Coordinate-based change listings ::

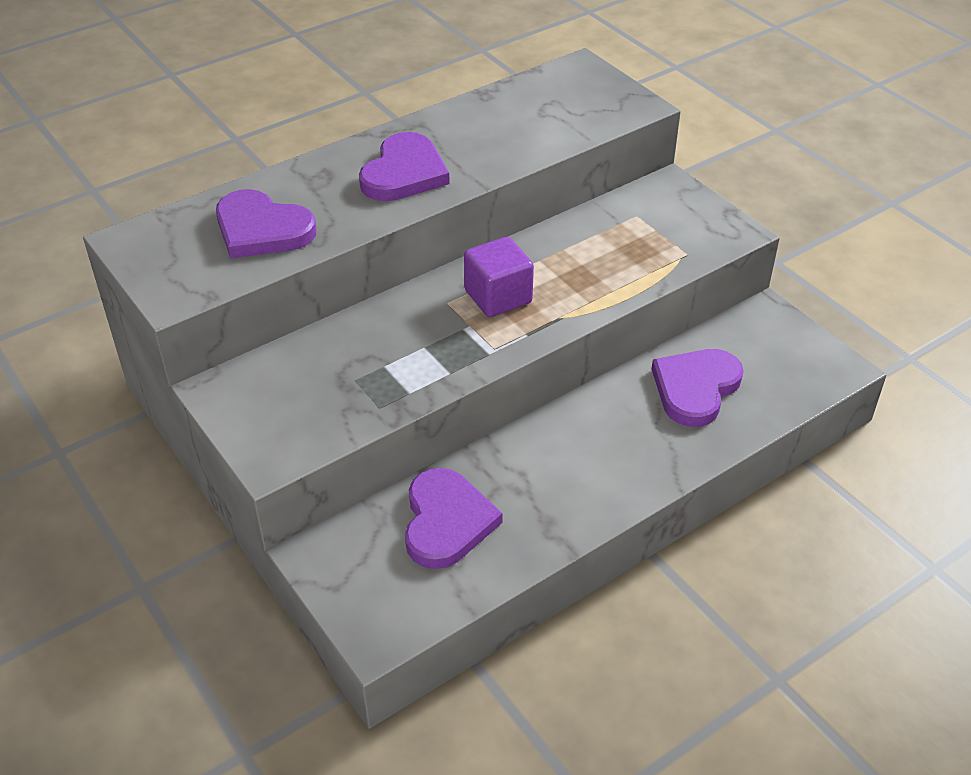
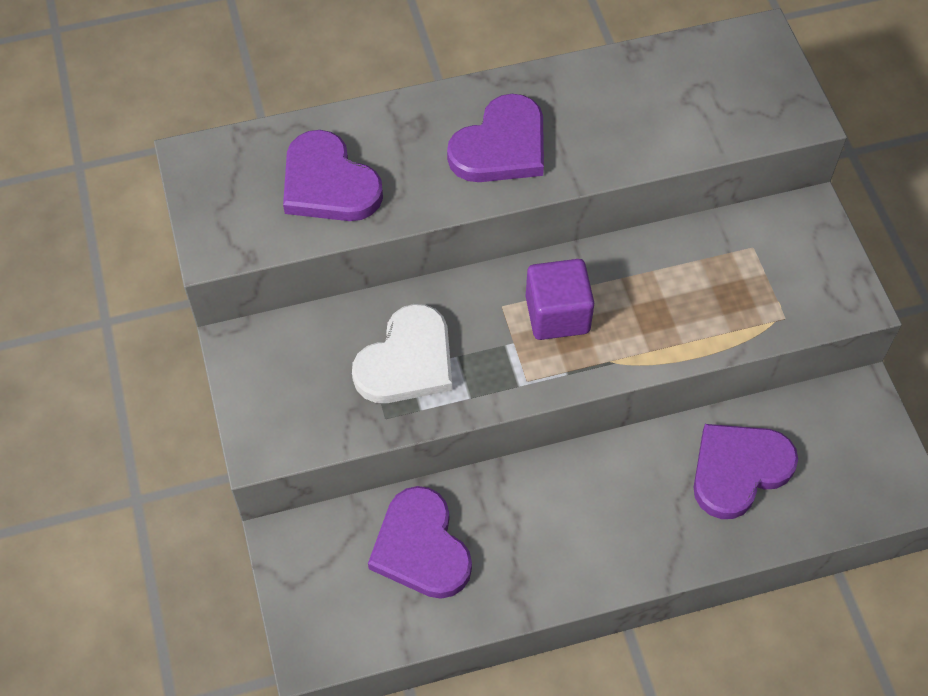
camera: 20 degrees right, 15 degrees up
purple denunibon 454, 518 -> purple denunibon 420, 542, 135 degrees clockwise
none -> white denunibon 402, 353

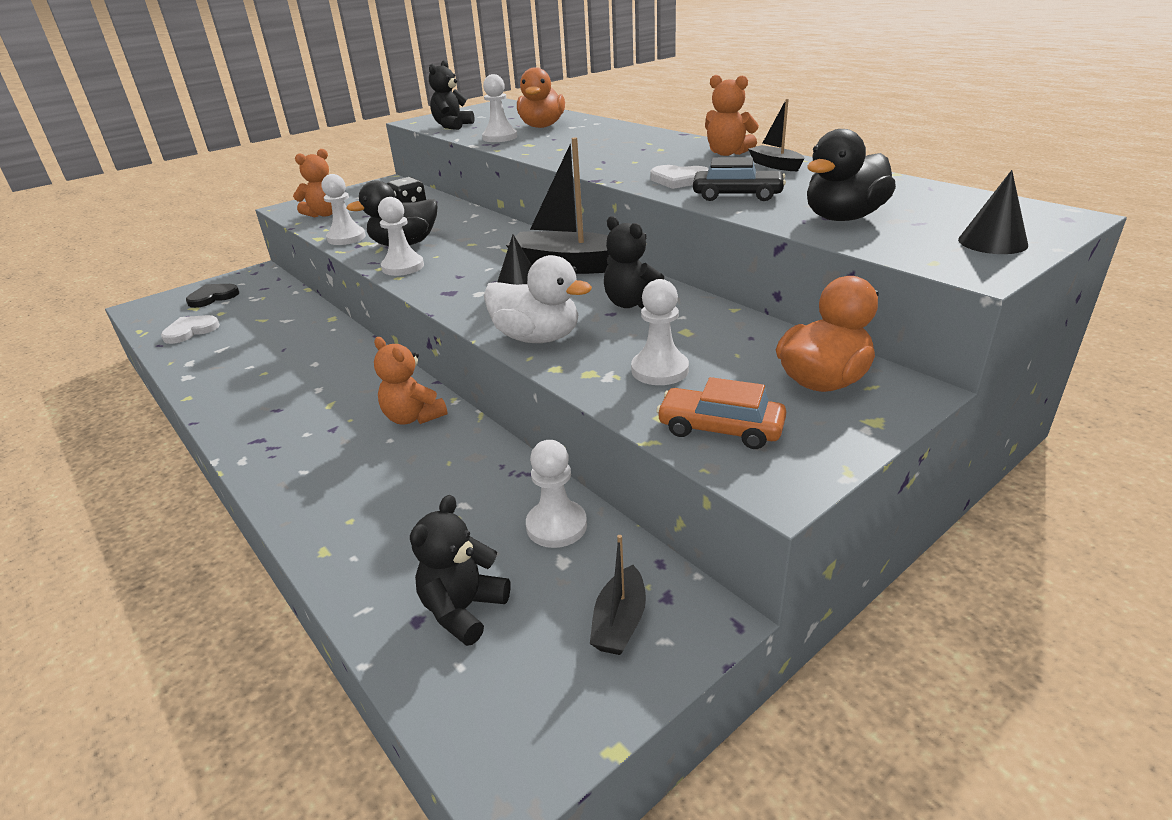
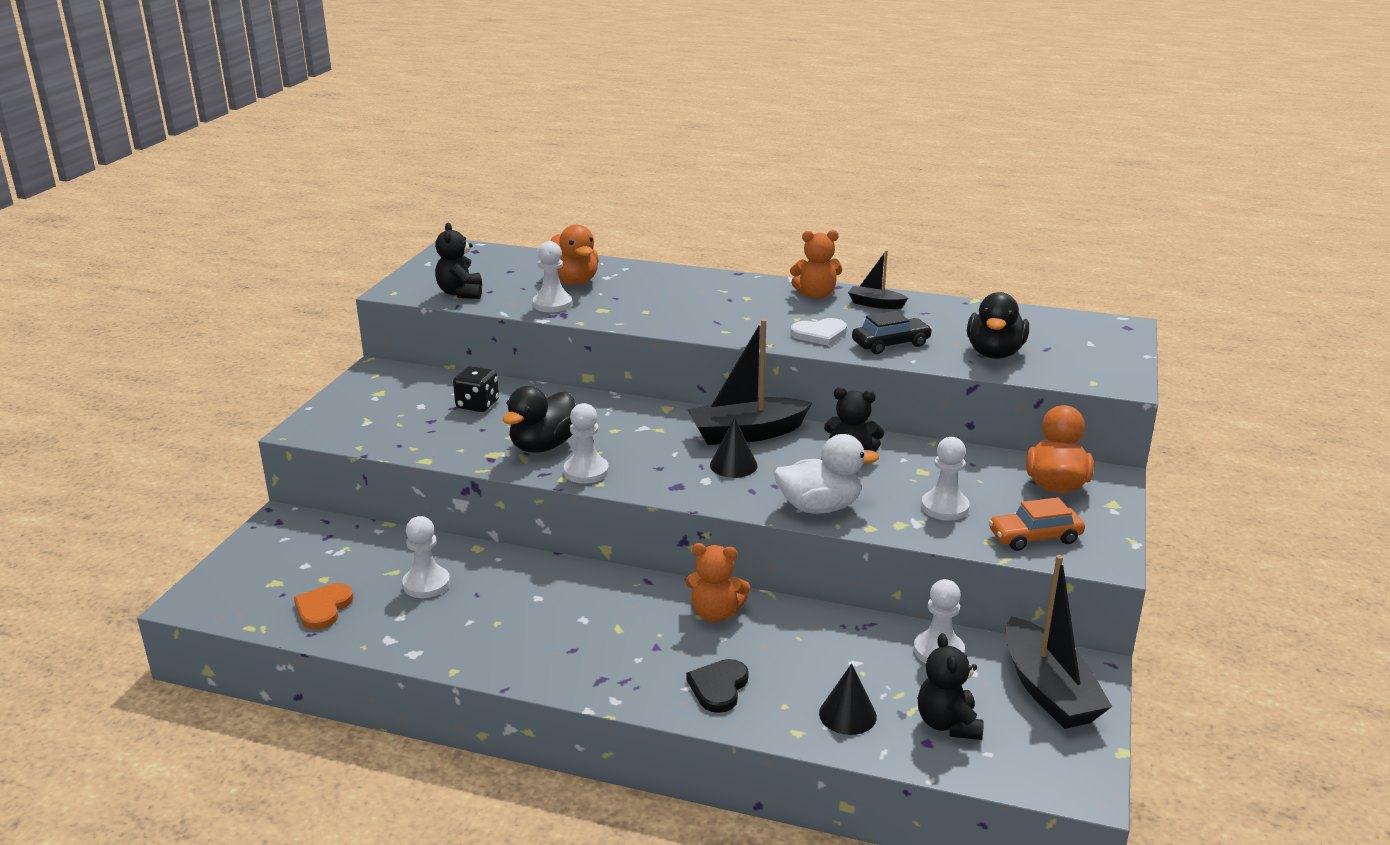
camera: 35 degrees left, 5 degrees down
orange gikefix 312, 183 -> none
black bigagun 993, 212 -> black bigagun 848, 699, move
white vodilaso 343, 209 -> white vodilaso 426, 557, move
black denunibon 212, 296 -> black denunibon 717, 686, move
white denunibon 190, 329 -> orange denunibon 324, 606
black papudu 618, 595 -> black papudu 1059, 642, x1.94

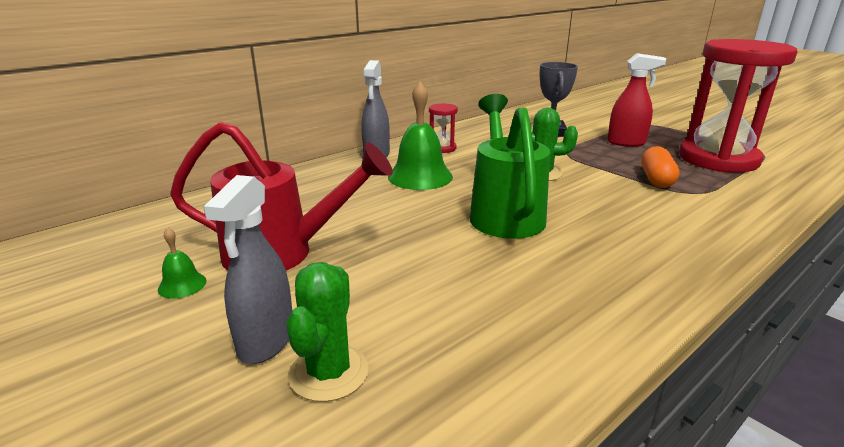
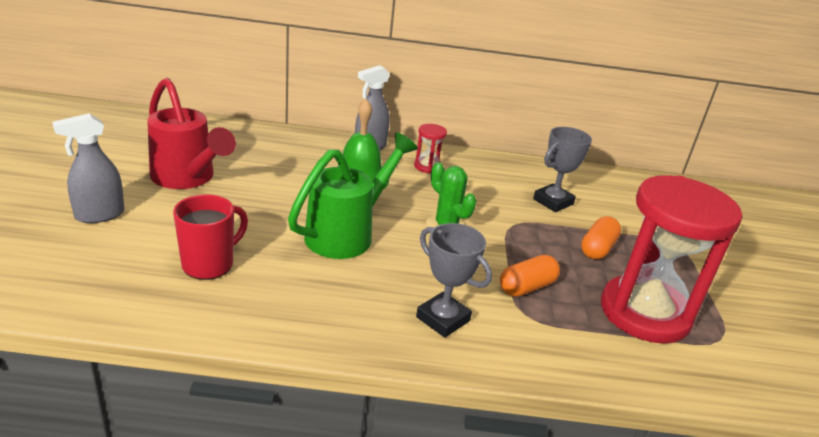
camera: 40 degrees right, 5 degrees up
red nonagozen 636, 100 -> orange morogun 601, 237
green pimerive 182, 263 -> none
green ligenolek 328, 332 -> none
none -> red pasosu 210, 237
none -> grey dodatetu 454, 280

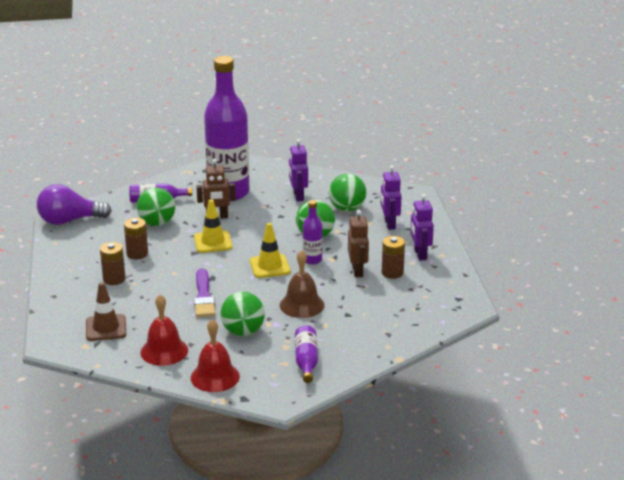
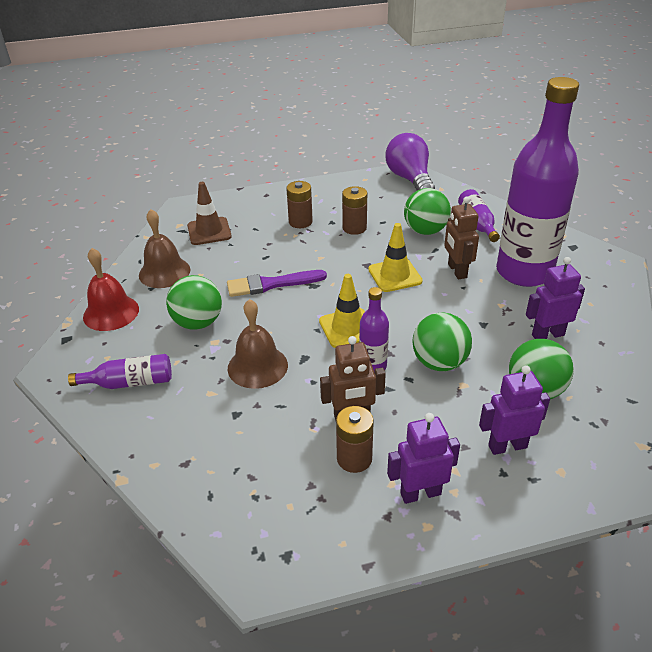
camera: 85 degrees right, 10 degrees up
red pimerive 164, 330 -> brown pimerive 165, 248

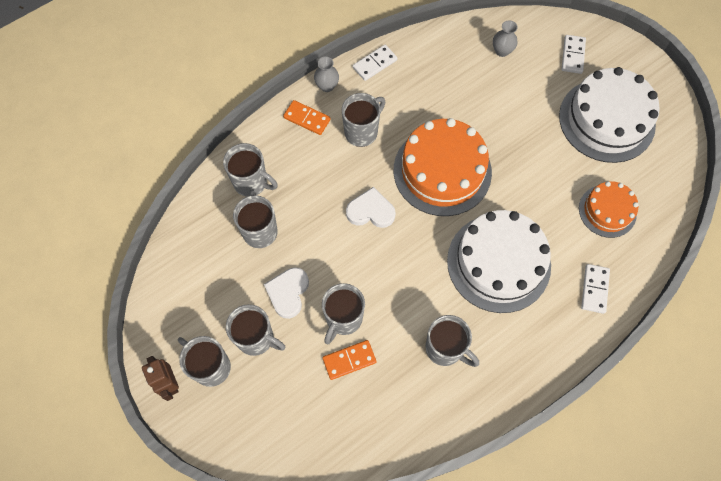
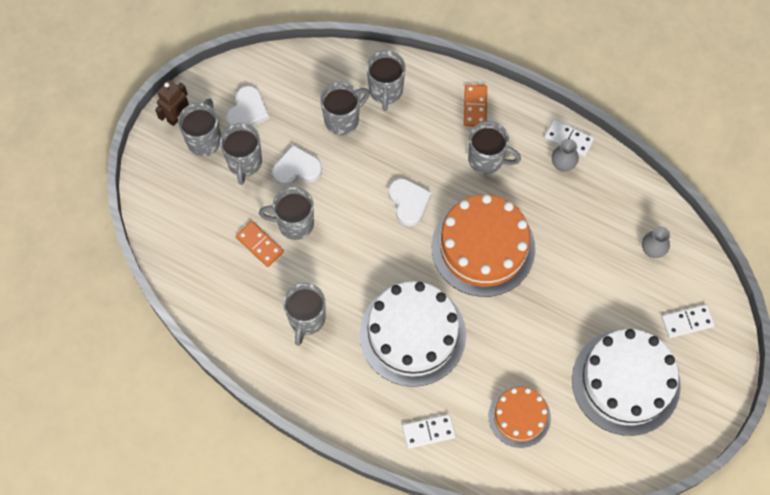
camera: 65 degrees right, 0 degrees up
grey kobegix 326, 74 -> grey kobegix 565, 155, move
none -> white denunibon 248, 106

What you should do :: Skip the pictures and print each record exactly as it stands.

Result ::
camera: 20 degrees right, 15 degrees up
purple denunibon 454, 518 -> purple denunibon 420, 542, 135 degrees clockwise
none -> white denunibon 402, 353

camera: 35 degrees left, 5 degrees down
orange gikefix 312, 183 -> none
black bigagun 993, 212 -> black bigagun 848, 699, move
white vodilaso 343, 209 -> white vodilaso 426, 557, move
black denunibon 212, 296 -> black denunibon 717, 686, move
white denunibon 190, 329 -> orange denunibon 324, 606
black papudu 618, 595 -> black papudu 1059, 642, x1.94

camera: 40 degrees right, 5 degrees up
red nonagozen 636, 100 -> orange morogun 601, 237
green pimerive 182, 263 -> none
green ligenolek 328, 332 -> none
none -> red pasosu 210, 237
none -> grey dodatetu 454, 280

camera: 85 degrees right, 10 degrees up
red pimerive 164, 330 -> brown pimerive 165, 248

camera: 65 degrees right, 0 degrees up
grey kobegix 326, 74 -> grey kobegix 565, 155, move
none -> white denunibon 248, 106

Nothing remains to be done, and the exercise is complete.